- _Input_
********************

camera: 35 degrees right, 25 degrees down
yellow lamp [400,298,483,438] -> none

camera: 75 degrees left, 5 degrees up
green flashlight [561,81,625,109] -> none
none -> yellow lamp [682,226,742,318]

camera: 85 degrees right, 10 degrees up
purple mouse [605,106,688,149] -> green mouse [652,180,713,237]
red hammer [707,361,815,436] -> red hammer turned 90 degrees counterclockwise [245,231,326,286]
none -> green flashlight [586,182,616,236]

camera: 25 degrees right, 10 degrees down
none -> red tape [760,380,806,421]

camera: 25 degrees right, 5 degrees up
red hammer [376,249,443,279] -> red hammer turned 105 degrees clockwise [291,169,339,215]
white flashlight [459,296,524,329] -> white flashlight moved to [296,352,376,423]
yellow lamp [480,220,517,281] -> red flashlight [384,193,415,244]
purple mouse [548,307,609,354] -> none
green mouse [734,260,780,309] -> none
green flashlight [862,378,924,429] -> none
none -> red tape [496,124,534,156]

********************

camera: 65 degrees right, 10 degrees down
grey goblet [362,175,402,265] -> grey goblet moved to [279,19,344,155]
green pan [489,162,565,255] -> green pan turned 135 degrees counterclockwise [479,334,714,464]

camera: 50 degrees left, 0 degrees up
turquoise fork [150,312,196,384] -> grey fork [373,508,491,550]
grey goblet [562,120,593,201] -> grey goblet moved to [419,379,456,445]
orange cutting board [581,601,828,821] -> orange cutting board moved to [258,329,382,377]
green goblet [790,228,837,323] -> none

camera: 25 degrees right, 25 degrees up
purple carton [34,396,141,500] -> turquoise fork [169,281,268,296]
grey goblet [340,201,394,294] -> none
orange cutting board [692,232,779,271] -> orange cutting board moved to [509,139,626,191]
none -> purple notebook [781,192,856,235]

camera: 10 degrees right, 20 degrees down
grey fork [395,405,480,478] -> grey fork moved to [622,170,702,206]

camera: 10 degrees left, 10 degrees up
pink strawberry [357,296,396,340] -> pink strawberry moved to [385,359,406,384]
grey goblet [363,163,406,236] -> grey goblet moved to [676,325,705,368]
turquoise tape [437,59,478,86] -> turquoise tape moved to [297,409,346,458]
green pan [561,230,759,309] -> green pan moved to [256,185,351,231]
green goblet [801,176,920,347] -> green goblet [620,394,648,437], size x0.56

********************

- _Task item_
In the material above, locate the line containing "camera: 50 degrees left, 0 degrees up" and the line containing "green goblet [801,176,920,347]". Transcribe exactly those two lines and every line between them, and nothing more.

- _Solution_
camera: 50 degrees left, 0 degrees up
turquoise fork [150,312,196,384] -> grey fork [373,508,491,550]
grey goblet [562,120,593,201] -> grey goblet moved to [419,379,456,445]
orange cutting board [581,601,828,821] -> orange cutting board moved to [258,329,382,377]
green goblet [790,228,837,323] -> none

camera: 25 degrees right, 25 degrees up
purple carton [34,396,141,500] -> turquoise fork [169,281,268,296]
grey goblet [340,201,394,294] -> none
orange cutting board [692,232,779,271] -> orange cutting board moved to [509,139,626,191]
none -> purple notebook [781,192,856,235]

camera: 10 degrees right, 20 degrees down
grey fork [395,405,480,478] -> grey fork moved to [622,170,702,206]

camera: 10 degrees left, 10 degrees up
pink strawberry [357,296,396,340] -> pink strawberry moved to [385,359,406,384]
grey goblet [363,163,406,236] -> grey goblet moved to [676,325,705,368]
turquoise tape [437,59,478,86] -> turquoise tape moved to [297,409,346,458]
green pan [561,230,759,309] -> green pan moved to [256,185,351,231]
green goblet [801,176,920,347] -> green goblet [620,394,648,437], size x0.56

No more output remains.